■ INPUT:
• • •
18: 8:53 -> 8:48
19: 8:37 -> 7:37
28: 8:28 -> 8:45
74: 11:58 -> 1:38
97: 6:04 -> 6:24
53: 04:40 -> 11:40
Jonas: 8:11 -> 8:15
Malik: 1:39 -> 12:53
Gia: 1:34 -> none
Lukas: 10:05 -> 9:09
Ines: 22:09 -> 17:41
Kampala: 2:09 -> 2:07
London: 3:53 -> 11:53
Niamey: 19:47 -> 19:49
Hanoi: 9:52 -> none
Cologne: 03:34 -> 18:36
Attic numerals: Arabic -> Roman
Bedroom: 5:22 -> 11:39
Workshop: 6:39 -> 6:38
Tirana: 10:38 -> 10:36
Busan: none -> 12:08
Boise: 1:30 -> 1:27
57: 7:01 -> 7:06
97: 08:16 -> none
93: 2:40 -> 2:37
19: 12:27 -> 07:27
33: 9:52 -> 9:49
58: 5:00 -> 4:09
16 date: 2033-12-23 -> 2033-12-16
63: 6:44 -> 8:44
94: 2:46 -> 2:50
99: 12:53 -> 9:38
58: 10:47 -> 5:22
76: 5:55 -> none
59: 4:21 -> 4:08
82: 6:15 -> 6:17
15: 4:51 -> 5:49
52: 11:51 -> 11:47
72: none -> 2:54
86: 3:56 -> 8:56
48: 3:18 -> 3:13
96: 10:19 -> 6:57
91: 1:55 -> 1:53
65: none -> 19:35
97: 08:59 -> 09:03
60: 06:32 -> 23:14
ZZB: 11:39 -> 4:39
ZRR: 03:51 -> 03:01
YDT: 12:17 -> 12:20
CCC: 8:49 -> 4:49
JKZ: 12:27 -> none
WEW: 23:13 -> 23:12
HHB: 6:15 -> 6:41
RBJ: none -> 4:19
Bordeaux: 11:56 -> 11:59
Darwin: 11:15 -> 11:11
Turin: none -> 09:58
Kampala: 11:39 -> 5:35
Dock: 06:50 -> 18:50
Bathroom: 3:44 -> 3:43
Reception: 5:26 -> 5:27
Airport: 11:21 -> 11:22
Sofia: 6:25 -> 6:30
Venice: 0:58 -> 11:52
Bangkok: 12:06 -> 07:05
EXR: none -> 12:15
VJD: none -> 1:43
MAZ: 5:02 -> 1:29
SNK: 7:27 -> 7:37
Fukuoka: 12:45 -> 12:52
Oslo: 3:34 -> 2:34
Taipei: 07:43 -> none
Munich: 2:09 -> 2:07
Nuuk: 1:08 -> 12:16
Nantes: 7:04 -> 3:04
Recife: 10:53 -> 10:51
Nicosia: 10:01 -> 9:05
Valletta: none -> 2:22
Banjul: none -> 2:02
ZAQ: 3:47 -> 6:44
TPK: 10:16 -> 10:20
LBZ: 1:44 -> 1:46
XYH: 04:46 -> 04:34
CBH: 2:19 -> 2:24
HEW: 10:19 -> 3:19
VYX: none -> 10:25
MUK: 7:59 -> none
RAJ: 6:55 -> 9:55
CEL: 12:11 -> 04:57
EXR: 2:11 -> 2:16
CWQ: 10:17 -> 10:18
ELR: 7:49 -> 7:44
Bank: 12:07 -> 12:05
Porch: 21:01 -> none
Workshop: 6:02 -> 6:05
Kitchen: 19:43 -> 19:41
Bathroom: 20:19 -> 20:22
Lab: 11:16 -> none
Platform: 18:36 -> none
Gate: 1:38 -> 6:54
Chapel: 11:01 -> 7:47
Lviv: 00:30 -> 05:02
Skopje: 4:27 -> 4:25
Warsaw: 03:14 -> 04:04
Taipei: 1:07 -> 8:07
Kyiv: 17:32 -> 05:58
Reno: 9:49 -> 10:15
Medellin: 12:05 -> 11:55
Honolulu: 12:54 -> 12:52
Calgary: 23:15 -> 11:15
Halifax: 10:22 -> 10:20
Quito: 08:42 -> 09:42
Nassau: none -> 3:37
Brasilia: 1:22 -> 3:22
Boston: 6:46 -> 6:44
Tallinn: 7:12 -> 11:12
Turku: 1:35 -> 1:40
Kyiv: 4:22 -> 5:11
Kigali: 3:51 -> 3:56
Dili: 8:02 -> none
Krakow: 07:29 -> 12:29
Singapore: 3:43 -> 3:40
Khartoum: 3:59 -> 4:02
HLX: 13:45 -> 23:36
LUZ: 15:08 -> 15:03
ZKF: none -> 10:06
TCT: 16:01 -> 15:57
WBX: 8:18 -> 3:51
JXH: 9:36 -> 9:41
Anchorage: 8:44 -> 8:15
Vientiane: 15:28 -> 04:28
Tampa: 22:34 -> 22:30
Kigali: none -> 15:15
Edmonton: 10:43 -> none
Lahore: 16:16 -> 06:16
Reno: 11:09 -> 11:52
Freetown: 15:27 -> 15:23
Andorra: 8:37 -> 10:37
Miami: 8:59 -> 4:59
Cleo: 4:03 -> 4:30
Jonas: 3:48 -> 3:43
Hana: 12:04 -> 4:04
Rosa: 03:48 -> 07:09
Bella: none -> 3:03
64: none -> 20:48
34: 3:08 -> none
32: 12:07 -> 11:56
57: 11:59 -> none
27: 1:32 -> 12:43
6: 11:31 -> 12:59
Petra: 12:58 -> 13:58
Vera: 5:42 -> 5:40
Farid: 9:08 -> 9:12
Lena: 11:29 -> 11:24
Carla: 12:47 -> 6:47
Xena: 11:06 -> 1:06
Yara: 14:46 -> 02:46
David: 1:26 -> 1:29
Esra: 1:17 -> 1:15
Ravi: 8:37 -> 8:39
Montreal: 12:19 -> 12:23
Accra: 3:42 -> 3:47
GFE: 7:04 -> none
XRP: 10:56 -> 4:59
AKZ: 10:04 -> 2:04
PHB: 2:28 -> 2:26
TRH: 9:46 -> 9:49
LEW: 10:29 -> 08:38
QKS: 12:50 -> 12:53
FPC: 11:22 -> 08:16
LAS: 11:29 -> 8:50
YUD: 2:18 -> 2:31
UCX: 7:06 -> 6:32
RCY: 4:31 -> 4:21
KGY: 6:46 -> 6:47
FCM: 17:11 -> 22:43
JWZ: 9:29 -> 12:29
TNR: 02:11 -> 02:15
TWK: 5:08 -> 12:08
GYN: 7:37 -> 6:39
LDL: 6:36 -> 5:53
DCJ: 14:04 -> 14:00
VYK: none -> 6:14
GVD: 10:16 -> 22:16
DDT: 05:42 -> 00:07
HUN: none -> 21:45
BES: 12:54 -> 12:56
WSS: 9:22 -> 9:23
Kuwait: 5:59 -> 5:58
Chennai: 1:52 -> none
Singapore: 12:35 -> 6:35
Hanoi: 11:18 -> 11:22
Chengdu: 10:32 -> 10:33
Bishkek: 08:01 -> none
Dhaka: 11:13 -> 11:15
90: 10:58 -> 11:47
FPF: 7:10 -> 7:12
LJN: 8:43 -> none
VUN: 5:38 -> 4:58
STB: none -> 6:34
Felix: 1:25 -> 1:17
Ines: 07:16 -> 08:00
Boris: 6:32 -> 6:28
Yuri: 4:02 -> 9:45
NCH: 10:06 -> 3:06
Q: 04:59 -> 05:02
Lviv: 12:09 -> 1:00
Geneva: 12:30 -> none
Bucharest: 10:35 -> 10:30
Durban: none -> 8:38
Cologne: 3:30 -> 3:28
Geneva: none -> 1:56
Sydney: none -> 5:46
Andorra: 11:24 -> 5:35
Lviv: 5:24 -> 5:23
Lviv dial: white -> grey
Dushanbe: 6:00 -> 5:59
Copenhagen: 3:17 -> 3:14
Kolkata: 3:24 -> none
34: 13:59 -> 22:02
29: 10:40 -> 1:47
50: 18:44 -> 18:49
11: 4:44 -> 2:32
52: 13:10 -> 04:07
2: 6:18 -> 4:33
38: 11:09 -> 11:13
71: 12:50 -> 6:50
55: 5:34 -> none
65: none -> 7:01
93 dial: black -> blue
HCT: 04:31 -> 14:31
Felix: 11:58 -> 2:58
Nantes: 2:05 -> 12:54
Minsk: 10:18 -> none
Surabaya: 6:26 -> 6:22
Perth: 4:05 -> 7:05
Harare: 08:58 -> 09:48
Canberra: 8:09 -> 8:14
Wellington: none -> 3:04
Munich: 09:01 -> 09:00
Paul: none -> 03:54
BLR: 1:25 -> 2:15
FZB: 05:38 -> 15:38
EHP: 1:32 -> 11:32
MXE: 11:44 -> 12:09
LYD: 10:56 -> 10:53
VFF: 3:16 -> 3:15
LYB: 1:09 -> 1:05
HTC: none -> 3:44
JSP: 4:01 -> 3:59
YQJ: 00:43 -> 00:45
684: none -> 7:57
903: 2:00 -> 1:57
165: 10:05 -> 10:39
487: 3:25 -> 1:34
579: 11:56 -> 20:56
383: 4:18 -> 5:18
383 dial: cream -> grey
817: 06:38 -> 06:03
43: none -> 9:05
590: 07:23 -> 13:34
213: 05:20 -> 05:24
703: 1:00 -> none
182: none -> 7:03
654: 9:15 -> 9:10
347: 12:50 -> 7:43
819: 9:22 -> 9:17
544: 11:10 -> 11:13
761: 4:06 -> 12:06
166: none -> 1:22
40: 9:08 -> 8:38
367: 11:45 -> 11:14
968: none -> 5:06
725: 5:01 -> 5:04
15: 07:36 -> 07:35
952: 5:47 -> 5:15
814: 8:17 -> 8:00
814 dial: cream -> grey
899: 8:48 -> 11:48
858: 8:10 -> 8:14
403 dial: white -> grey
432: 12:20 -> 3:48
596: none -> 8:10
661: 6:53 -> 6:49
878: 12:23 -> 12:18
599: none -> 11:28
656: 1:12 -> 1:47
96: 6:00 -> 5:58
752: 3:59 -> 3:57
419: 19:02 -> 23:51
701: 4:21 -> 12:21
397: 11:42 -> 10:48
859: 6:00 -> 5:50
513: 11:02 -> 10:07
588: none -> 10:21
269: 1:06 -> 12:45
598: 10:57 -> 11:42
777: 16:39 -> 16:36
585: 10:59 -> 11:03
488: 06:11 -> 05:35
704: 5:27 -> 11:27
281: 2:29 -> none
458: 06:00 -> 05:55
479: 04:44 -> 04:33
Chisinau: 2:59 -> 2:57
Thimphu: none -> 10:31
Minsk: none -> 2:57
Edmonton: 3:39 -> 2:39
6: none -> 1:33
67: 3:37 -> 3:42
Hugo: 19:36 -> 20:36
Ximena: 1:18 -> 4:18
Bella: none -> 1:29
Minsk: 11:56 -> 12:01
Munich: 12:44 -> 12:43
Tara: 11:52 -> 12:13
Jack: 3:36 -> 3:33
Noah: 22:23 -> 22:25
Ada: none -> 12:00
• • •
■ TASK DESCRIPTION:
In the rows from the first one down through the row containing "Bathroom: 3:44 -> 3:43", change "Kampala" to "Nairobi" and leave everything else the same. Give those rows again with that change.

■ EXPECTED ANSWER:
18: 8:53 -> 8:48
19: 8:37 -> 7:37
28: 8:28 -> 8:45
74: 11:58 -> 1:38
97: 6:04 -> 6:24
53: 04:40 -> 11:40
Jonas: 8:11 -> 8:15
Malik: 1:39 -> 12:53
Gia: 1:34 -> none
Lukas: 10:05 -> 9:09
Ines: 22:09 -> 17:41
Nairobi: 2:09 -> 2:07
London: 3:53 -> 11:53
Niamey: 19:47 -> 19:49
Hanoi: 9:52 -> none
Cologne: 03:34 -> 18:36
Attic numerals: Arabic -> Roman
Bedroom: 5:22 -> 11:39
Workshop: 6:39 -> 6:38
Tirana: 10:38 -> 10:36
Busan: none -> 12:08
Boise: 1:30 -> 1:27
57: 7:01 -> 7:06
97: 08:16 -> none
93: 2:40 -> 2:37
19: 12:27 -> 07:27
33: 9:52 -> 9:49
58: 5:00 -> 4:09
16 date: 2033-12-23 -> 2033-12-16
63: 6:44 -> 8:44
94: 2:46 -> 2:50
99: 12:53 -> 9:38
58: 10:47 -> 5:22
76: 5:55 -> none
59: 4:21 -> 4:08
82: 6:15 -> 6:17
15: 4:51 -> 5:49
52: 11:51 -> 11:47
72: none -> 2:54
86: 3:56 -> 8:56
48: 3:18 -> 3:13
96: 10:19 -> 6:57
91: 1:55 -> 1:53
65: none -> 19:35
97: 08:59 -> 09:03
60: 06:32 -> 23:14
ZZB: 11:39 -> 4:39
ZRR: 03:51 -> 03:01
YDT: 12:17 -> 12:20
CCC: 8:49 -> 4:49
JKZ: 12:27 -> none
WEW: 23:13 -> 23:12
HHB: 6:15 -> 6:41
RBJ: none -> 4:19
Bordeaux: 11:56 -> 11:59
Darwin: 11:15 -> 11:11
Turin: none -> 09:58
Nairobi: 11:39 -> 5:35
Dock: 06:50 -> 18:50
Bathroom: 3:44 -> 3:43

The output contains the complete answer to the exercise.